◆ Work to be completed: Please copy the entries below word for word, leaving out any image.

◆ Data for analysis:
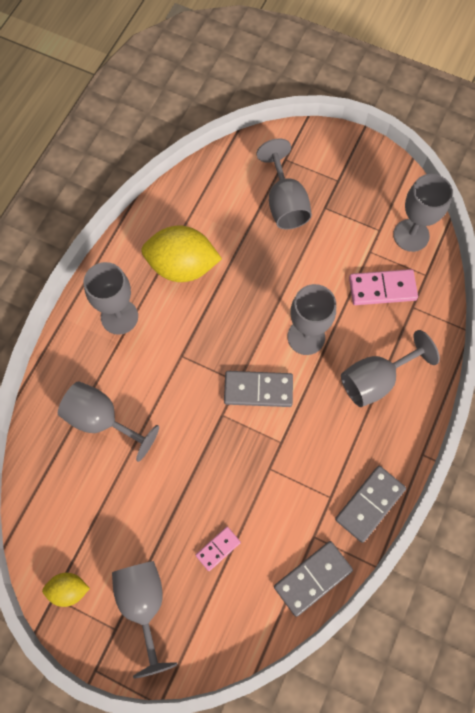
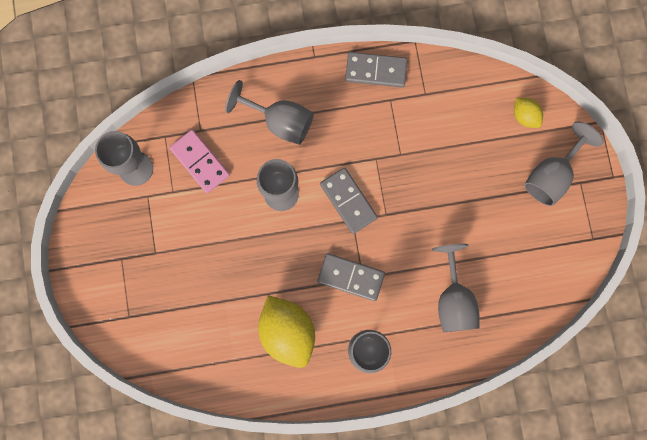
camera: 125 degrees left, 10 degrees up
(69, 589) = (580, 232): yellow lemon -> yellow lemon (524, 116)
(218, 548) = (480, 152): pink domino -> none
(285, 203) = (173, 288): grey goblet -> none
(312, 578) = (453, 77): grey domino -> grey domino (350, 277)

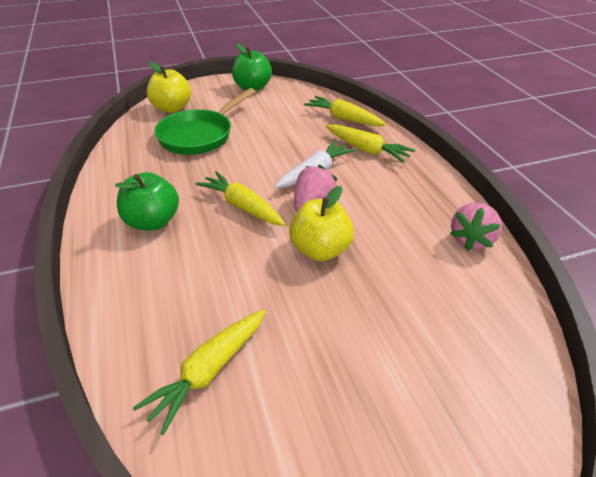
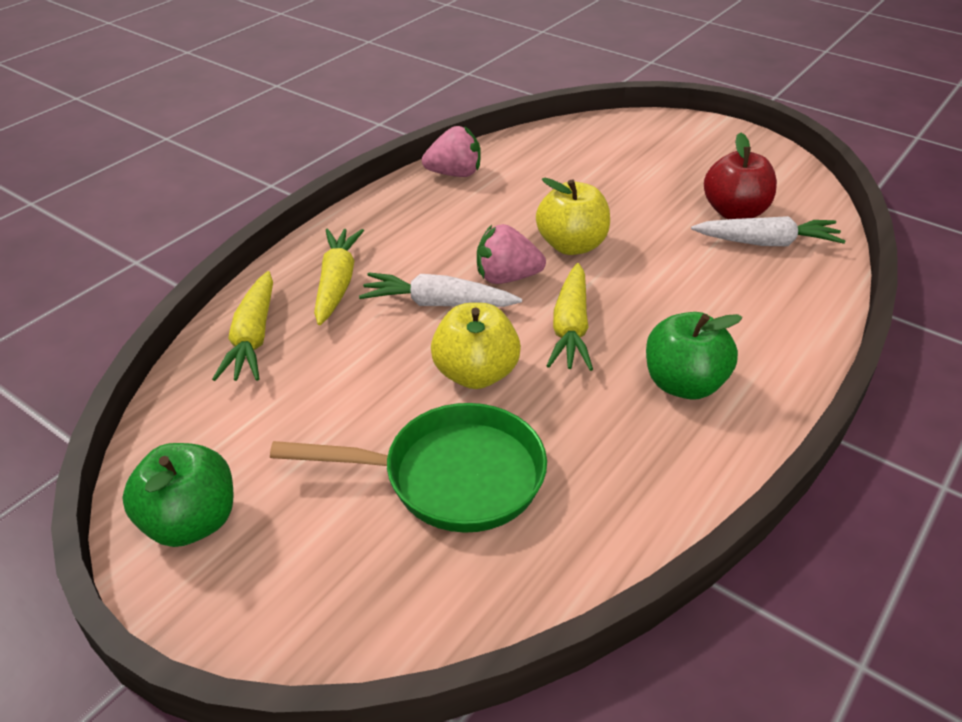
camera: 125 degrees left, 0 degrees up
(172, 108) = (387, 598): yellow apple -> yellow apple (475, 374)
(209, 372) = (767, 243): yellow carrot -> white carrot
(270, 387) = (734, 212): none -> red apple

◆ Output for this task:
camera: 125 degrees left, 10 degrees up
(69, 589) = (580, 232): yellow lemon -> yellow lemon (524, 116)
(218, 548) = (480, 152): pink domino -> none
(285, 203) = (173, 288): grey goblet -> none
(312, 578) = (453, 77): grey domino -> grey domino (350, 277)

camera: 125 degrees left, 0 degrees up
(172, 108) = (387, 598): yellow apple -> yellow apple (475, 374)
(209, 372) = (767, 243): yellow carrot -> white carrot
(270, 387) = (734, 212): none -> red apple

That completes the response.